*Work instructions*.
Repeat the data that follows, word for word, without the images.

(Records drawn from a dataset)
◇ ◇ ◇

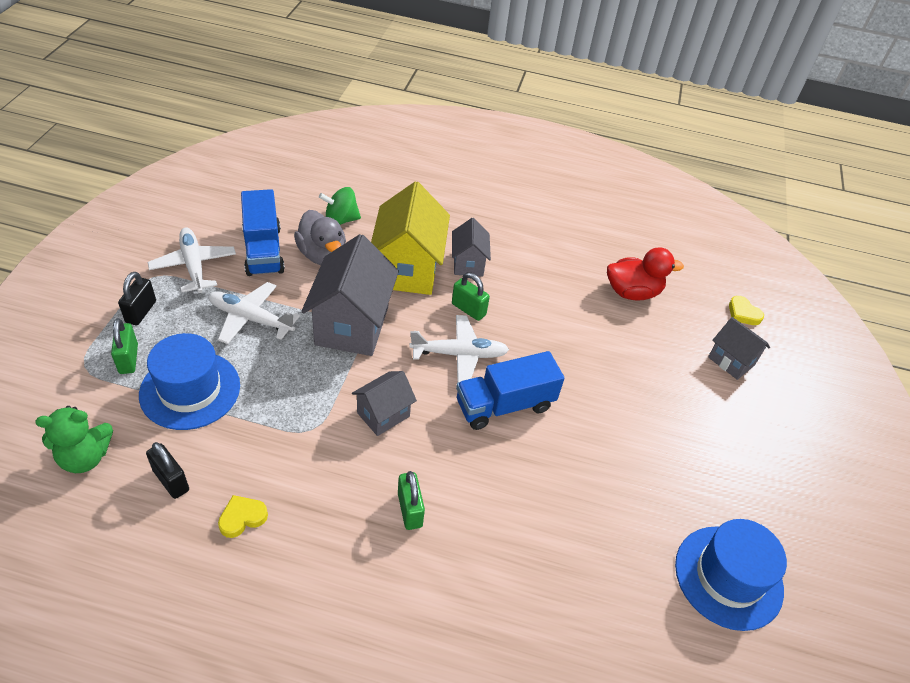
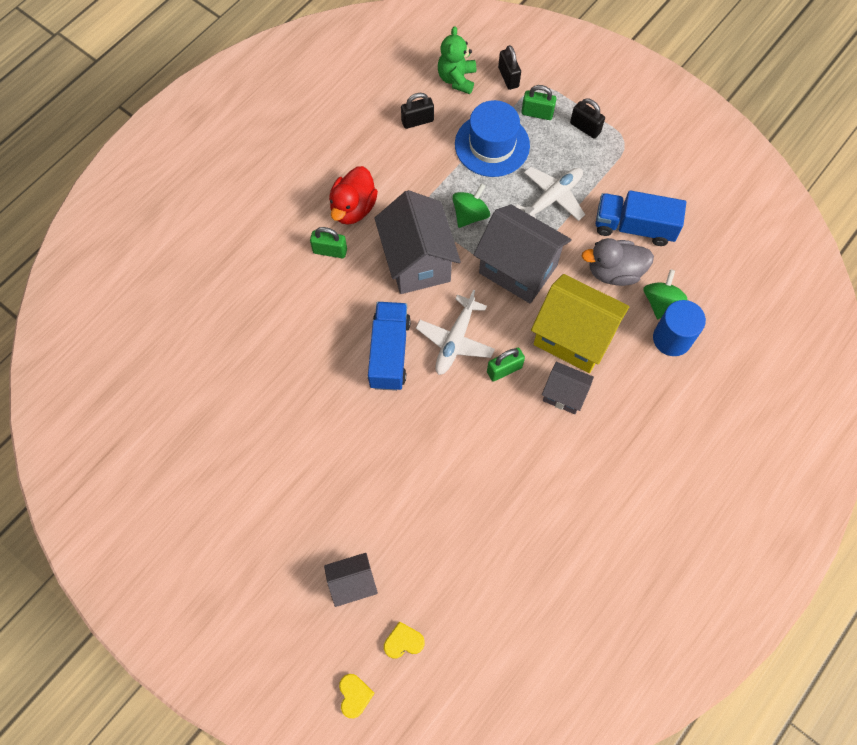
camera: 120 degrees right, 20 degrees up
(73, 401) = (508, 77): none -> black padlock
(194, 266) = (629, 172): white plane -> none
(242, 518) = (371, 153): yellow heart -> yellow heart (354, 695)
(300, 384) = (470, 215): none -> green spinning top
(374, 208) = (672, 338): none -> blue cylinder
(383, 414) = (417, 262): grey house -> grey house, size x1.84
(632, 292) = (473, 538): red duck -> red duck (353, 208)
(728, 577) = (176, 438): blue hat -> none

◇ ◇ ◇

*The completed task*.
camera: 120 degrees right, 20 degrees up
(73, 401) = (508, 77): none -> black padlock
(194, 266) = (629, 172): white plane -> none
(242, 518) = (371, 153): yellow heart -> yellow heart (354, 695)
(300, 384) = (470, 215): none -> green spinning top
(374, 208) = (672, 338): none -> blue cylinder
(383, 414) = (417, 262): grey house -> grey house, size x1.84
(632, 292) = (473, 538): red duck -> red duck (353, 208)
(728, 577) = (176, 438): blue hat -> none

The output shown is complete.